*Data extract*:
+++

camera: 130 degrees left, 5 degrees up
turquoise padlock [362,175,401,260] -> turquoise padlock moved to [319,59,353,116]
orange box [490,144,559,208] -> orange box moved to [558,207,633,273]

+++

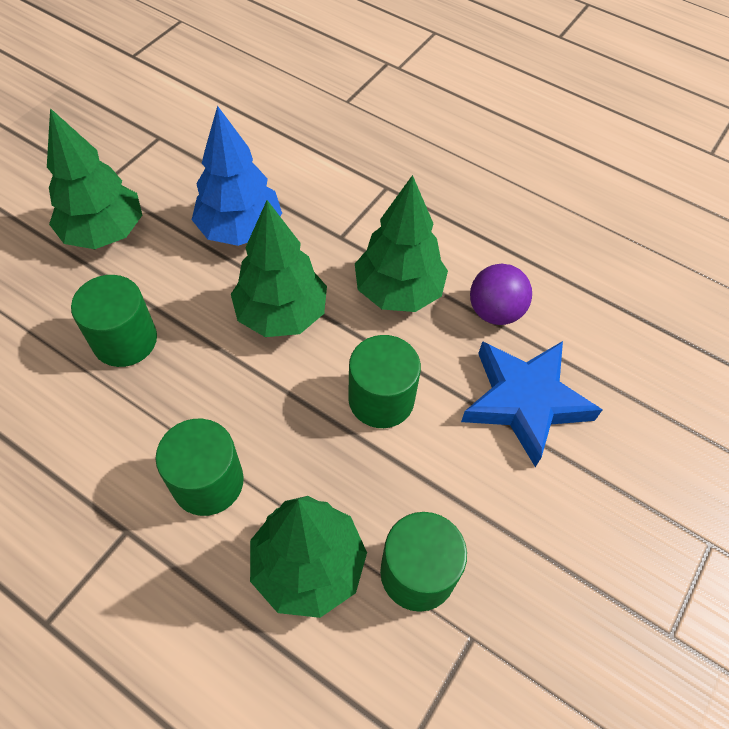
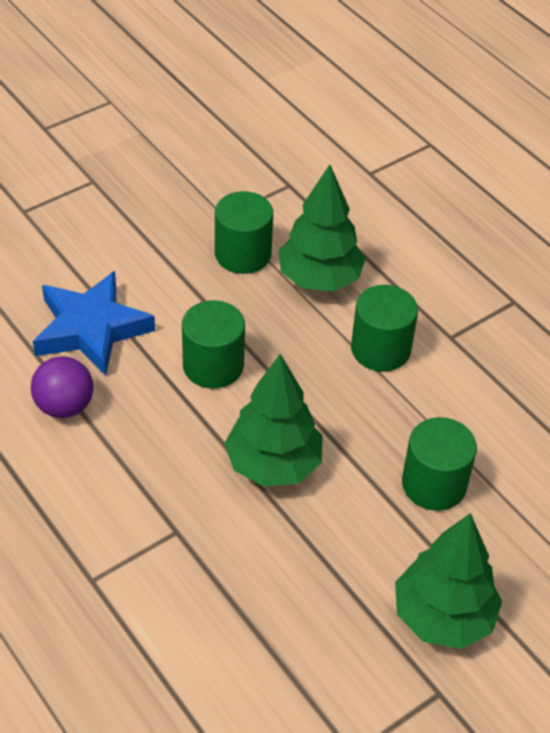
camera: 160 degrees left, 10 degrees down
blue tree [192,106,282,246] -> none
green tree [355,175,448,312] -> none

+++

*Problem statement*: Take exactly the lines from the one containing "camera: 160 degrees left, 10 degrees down" through the one containing "green tree [355,175,448,312] -> none" in the data above, and output them with nothing added.

*Written response*:
camera: 160 degrees left, 10 degrees down
blue tree [192,106,282,246] -> none
green tree [355,175,448,312] -> none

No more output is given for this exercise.